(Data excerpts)

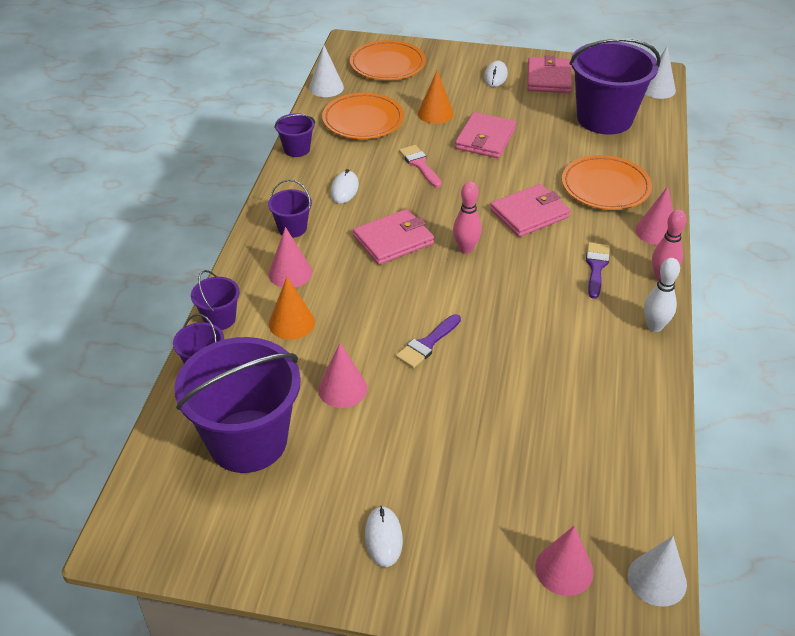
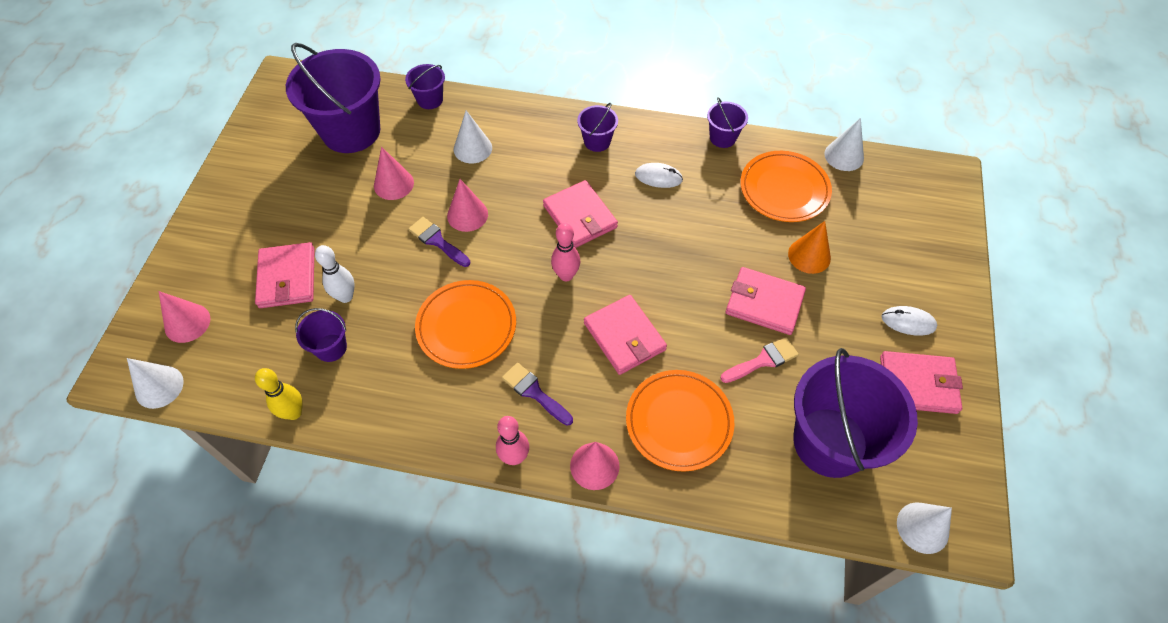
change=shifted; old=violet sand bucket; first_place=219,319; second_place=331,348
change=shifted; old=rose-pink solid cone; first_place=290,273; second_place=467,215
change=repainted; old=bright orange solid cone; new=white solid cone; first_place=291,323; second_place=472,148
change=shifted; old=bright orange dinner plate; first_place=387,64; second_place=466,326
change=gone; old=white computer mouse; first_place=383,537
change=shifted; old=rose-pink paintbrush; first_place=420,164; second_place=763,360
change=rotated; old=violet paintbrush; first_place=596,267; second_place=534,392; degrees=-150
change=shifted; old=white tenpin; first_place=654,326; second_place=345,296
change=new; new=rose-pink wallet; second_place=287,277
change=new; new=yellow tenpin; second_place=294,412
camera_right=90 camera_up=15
* * *
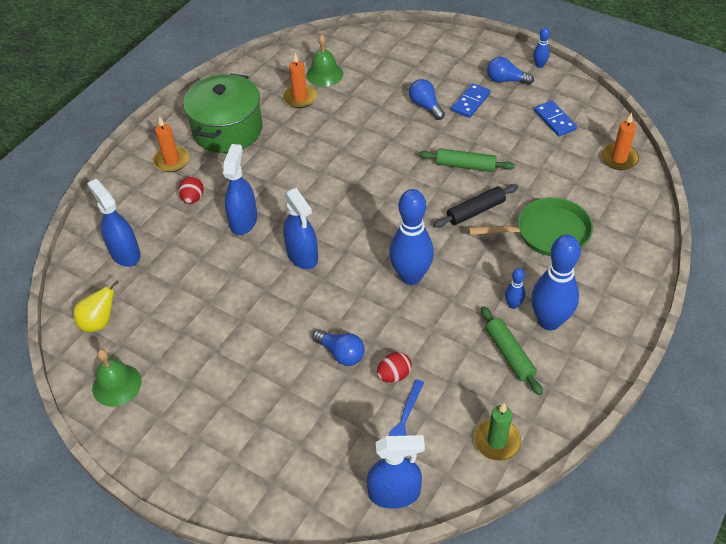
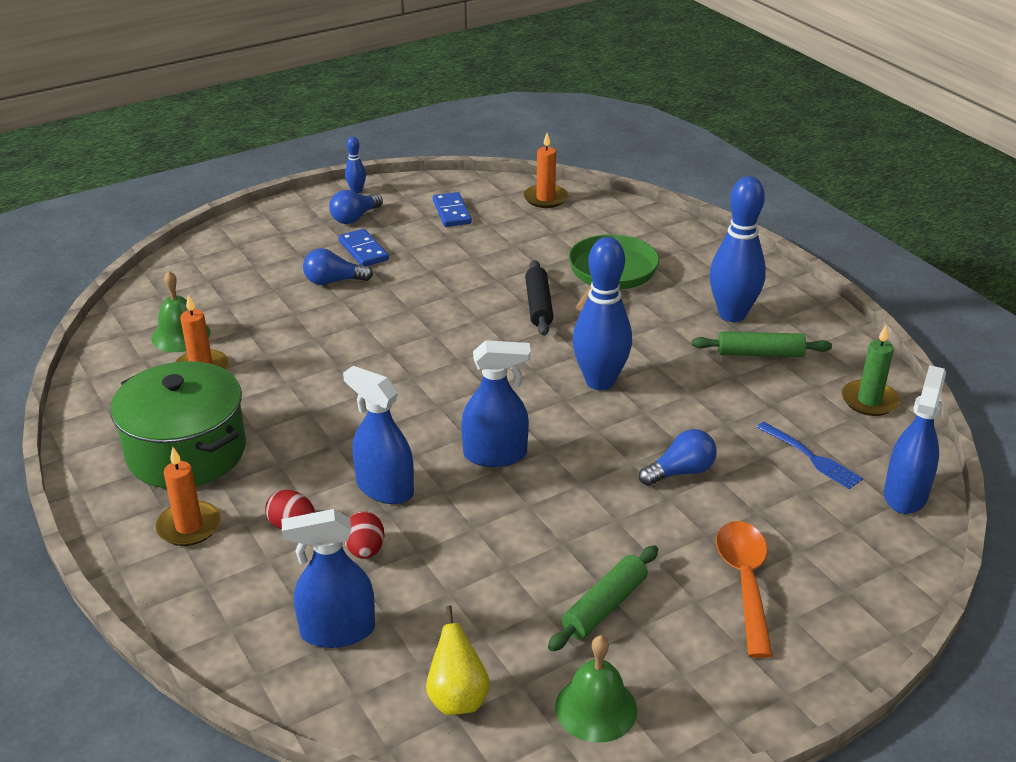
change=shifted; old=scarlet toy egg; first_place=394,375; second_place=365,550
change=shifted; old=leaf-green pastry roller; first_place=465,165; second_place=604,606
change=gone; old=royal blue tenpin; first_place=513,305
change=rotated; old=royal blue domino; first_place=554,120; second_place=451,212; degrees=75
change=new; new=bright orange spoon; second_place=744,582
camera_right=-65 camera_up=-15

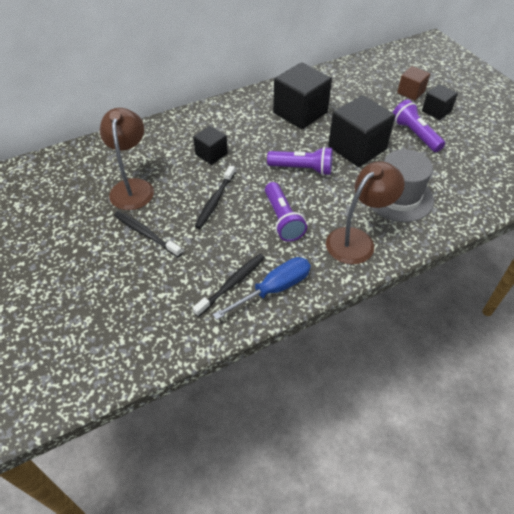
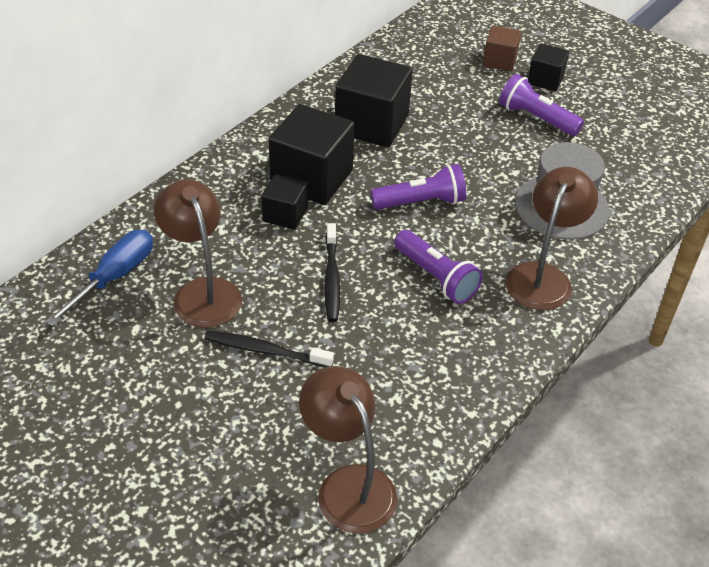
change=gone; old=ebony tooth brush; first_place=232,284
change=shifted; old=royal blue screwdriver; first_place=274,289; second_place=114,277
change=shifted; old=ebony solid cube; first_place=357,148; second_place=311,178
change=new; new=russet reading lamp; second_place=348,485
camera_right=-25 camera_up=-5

What is needed: The stretch of entries above that starts with the line containing "change=shifted; old=white tenpin;" and goes on through the line containing "camera_right=90 camera_up=15" is to be transcribed exactly, and no other line is to be transcribed.

Output:
change=shifted; old=white tenpin; first_place=654,326; second_place=345,296
change=new; new=rose-pink wallet; second_place=287,277
change=new; new=yellow tenpin; second_place=294,412
camera_right=90 camera_up=15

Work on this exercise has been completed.